◆ What the task requires
Once you reach the line that holds "camera: 15 degrees right, 15 degrees up" in the listing below, output it and every line after it through the line that holds "(609, 247) = (623, 224): turquoise", word for word.
---
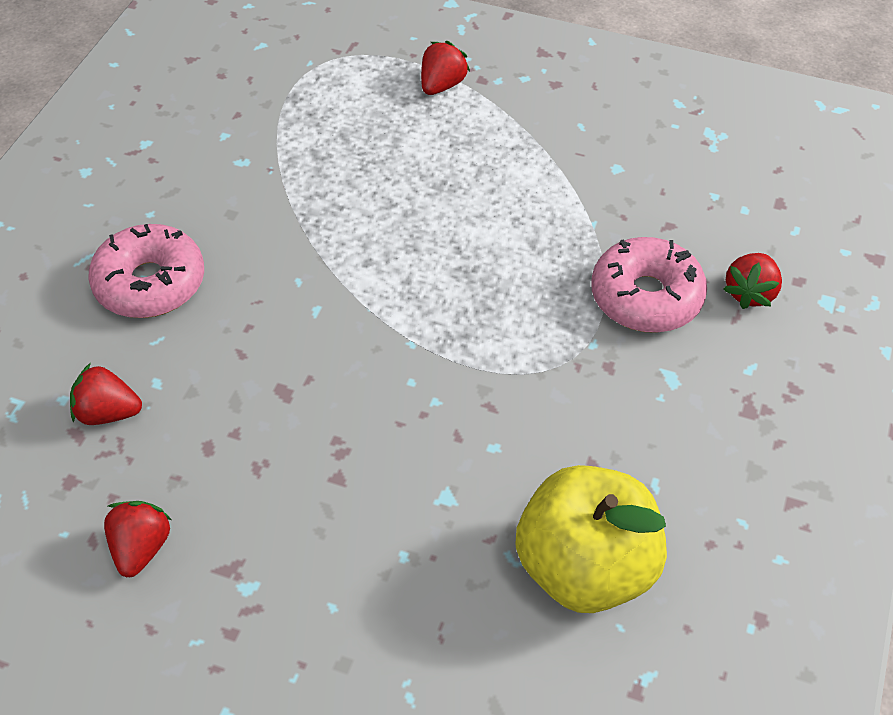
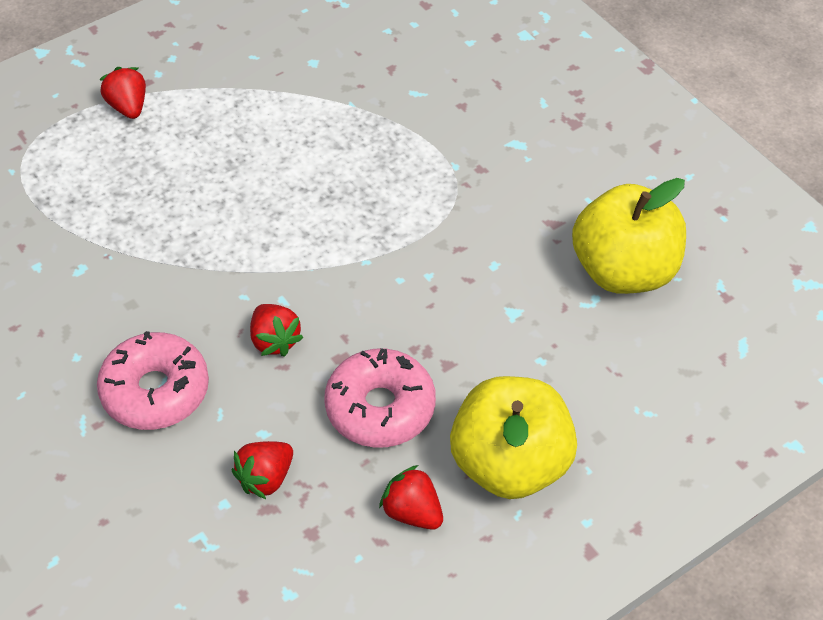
camera: 55 degrees left, 0 degrees up
(252, 600) = (510, 464): none -> yellow apple
(646, 297) = (441, 116): pink donut -> pink donut (380, 408)
(750, 293) = (485, 65): red strawberry -> red strawberry (274, 340)

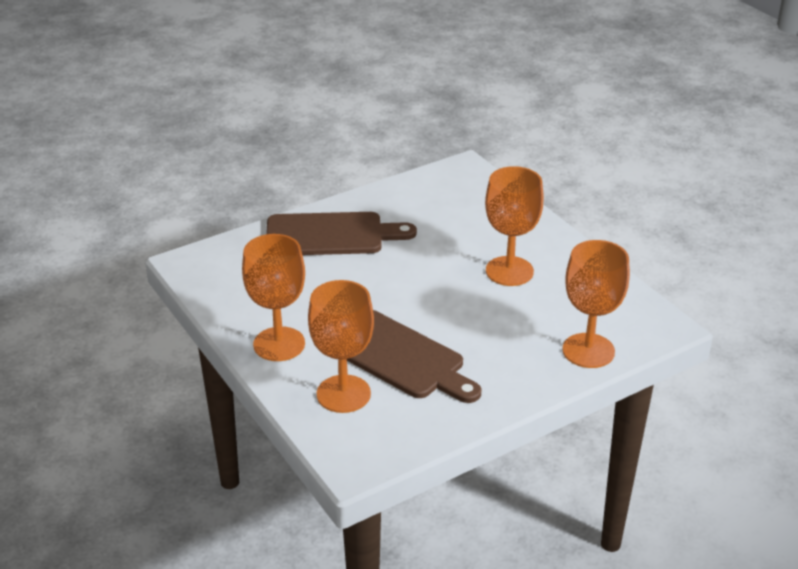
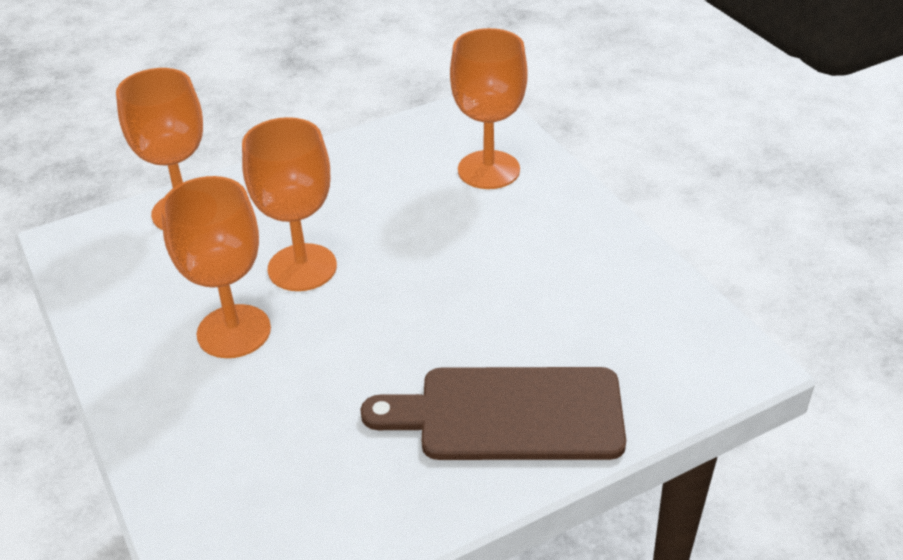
camera: 175 degrees left, 5 degrees up
(279, 344) = (571, 228): orange goblet -> orange goblet (302, 267)
(400, 357) = (418, 208): brown cutting board -> none

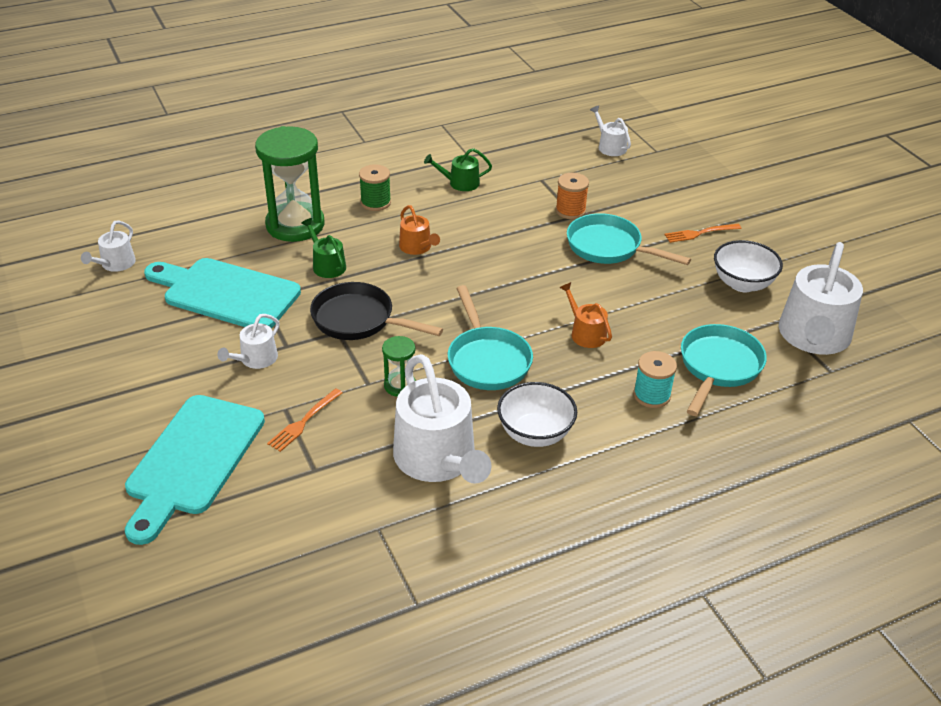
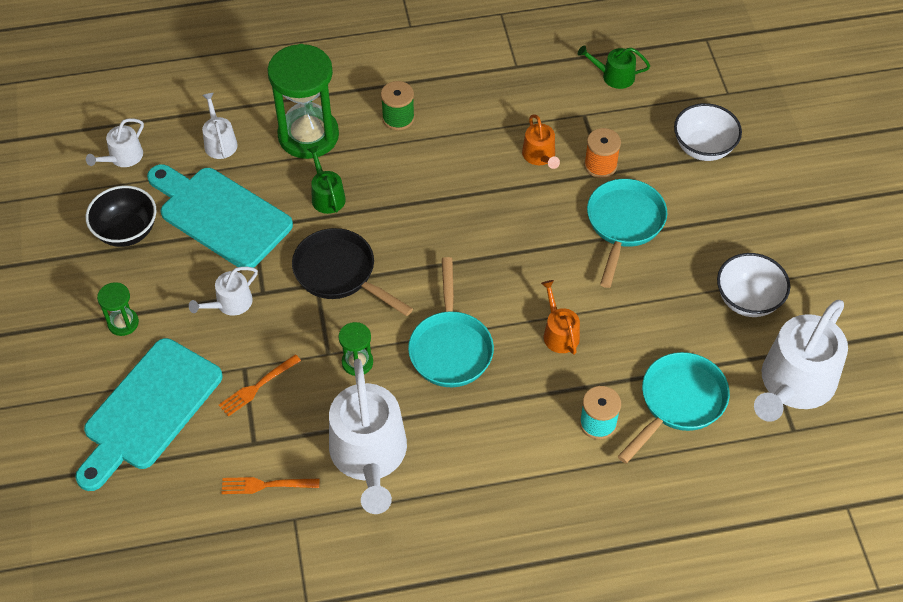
camera: 15 degrees right, 15 degrees up
(133, 319) = (126, 231): none -> black bowl
(146, 392) = (123, 323): none -> green hourglass
(417, 247) = (424, 188): orange watering can -> orange watering can (540, 156)
(460, 183) = (495, 105): green watering can -> green watering can (614, 76)
(535, 434) = (468, 445): white bowl -> white bowl (703, 148)
(609, 247) = (623, 224): turquoise pan -> turquoise pan turned 60 degrees clockwise
(610, 146) = (677, 77): white watering can -> white watering can (219, 142)
(700, 233) = (729, 222): orange fork -> orange fork (266, 485)

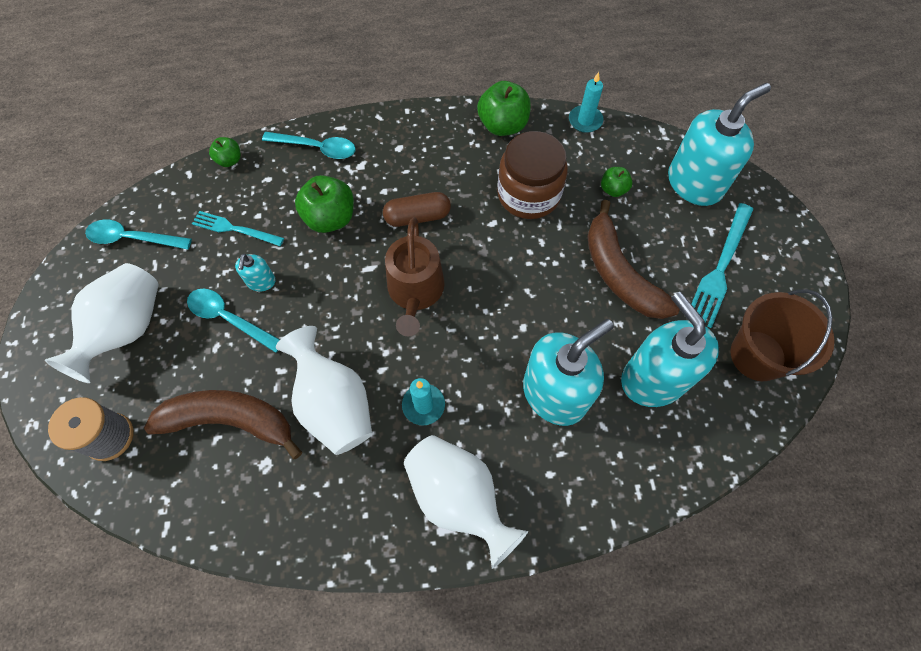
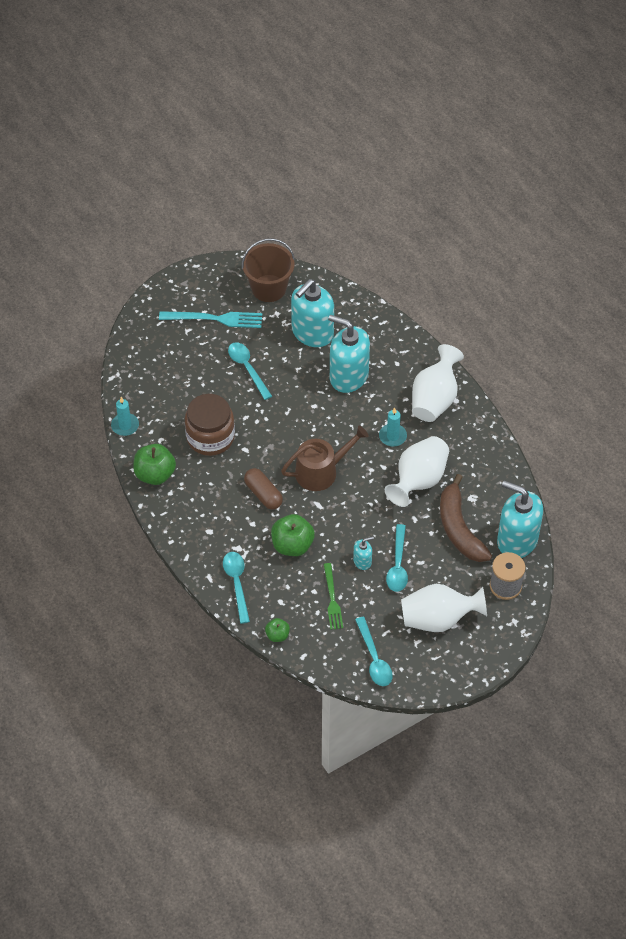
camera: 115 degrees left, 10 degrees down
(235, 229) = (332, 599): turquoise fork -> green fork
(613, 189) = (181, 391): green apple -> none
(619, 273) = (247, 368): brown banana -> turquoise spoon
(694, 183) = (152, 347): turquoise soap dispenser -> turquoise soap dispenser (517, 540)

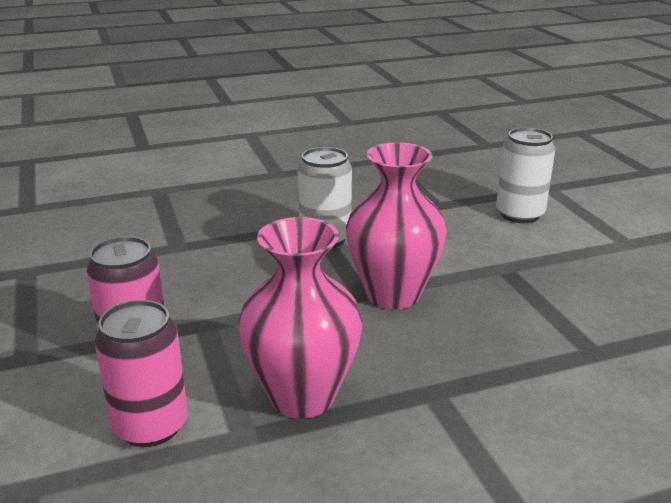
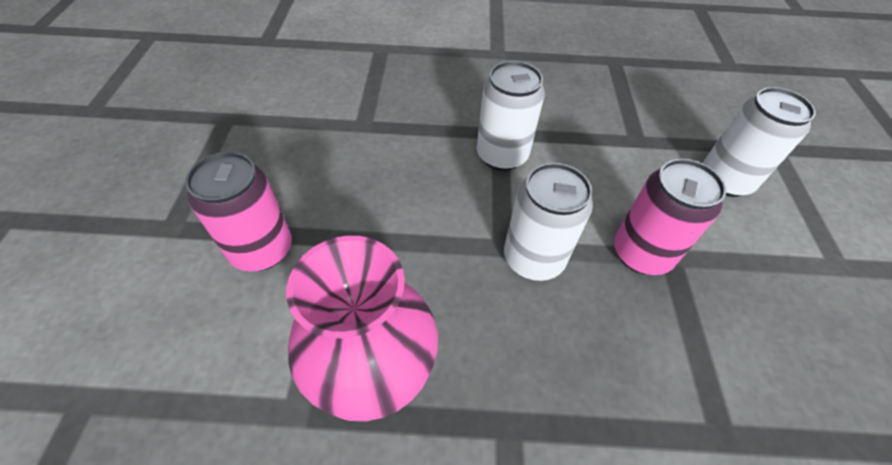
camera: 20 degrees right, 25 degrees up
(150, 426) = (222, 361): pink can -> pink can (641, 253)
(393, 294) = (533, 258): pink vase -> white can

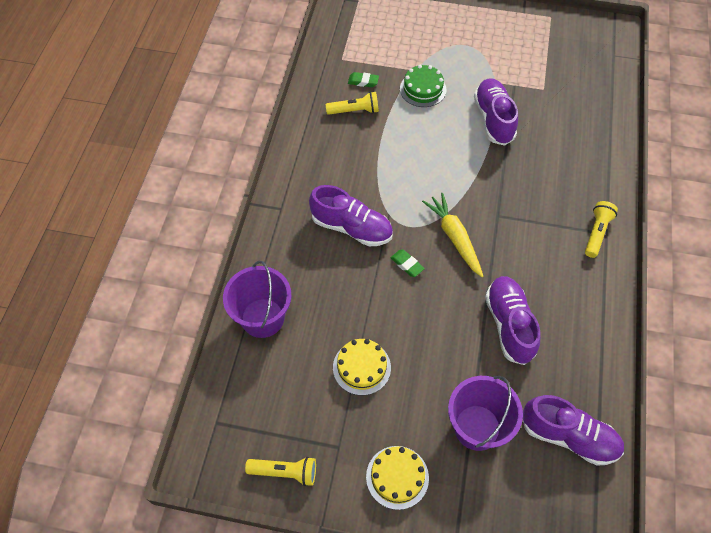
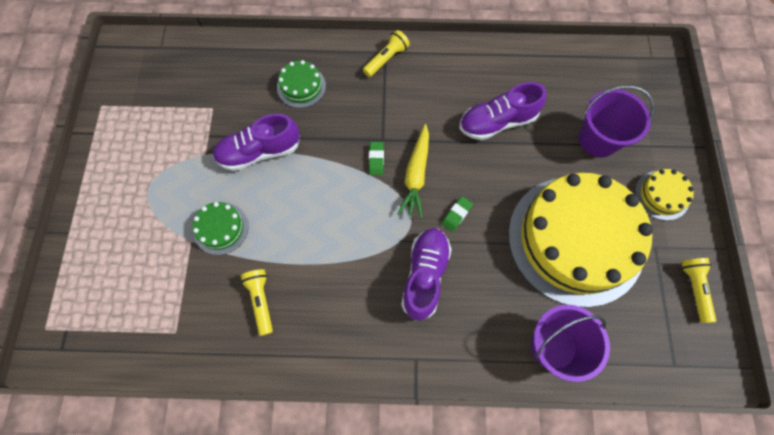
camera: 100 degrees left, 10 degrees up
(361, 367) = (575, 239): yellow cake -> yellow cake, size x2.45
(363, 81) = (213, 299): green eraser -> green eraser (376, 159)
(454, 237) = (416, 175): yellow carrot -> yellow carrot turned 45 degrees counterclockwise
(564, 156) = (301, 86): none -> green cake
(568, 436) = (582, 75): purple shoe -> none
(596, 233) = (386, 59): yellow flashlight -> yellow flashlight turned 120 degrees clockwise

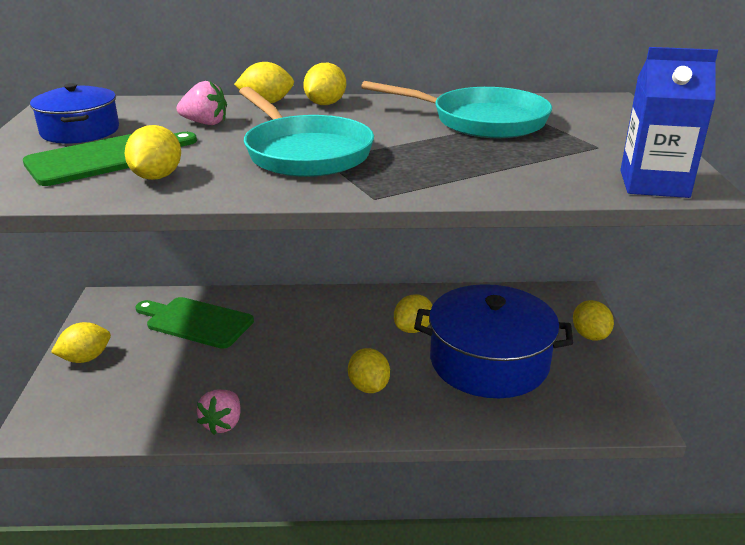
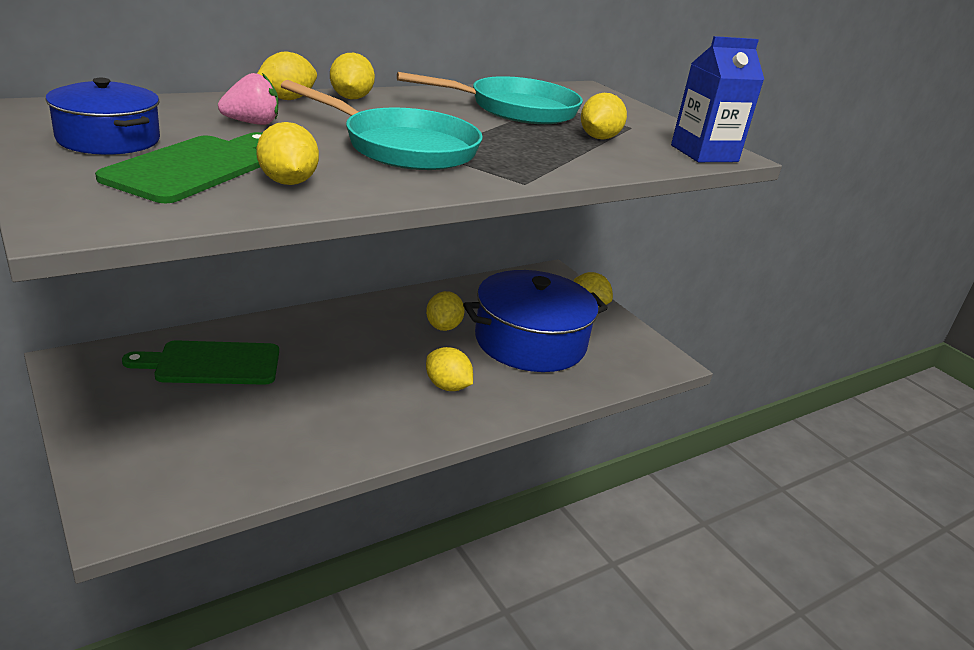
camera: 35 degrees left, 0 degrees up
(86, 358) = (108, 430): yellow lemon -> yellow lemon (599, 138)
(223, 423) = (336, 454): pink strawberry -> none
---
◆ Expected output
camera: 15 degrees right, 15 degrees up
(133, 319) = (126, 231): none -> black bowl
(146, 392) = (123, 323): none -> green hourglass
(417, 247) = (424, 188): orange watering can -> orange watering can (540, 156)
(460, 183) = (495, 105): green watering can -> green watering can (614, 76)
(535, 434) = (468, 445): white bowl -> white bowl (703, 148)
(609, 247) = (623, 224): turquoise pan -> turquoise pan turned 60 degrees clockwise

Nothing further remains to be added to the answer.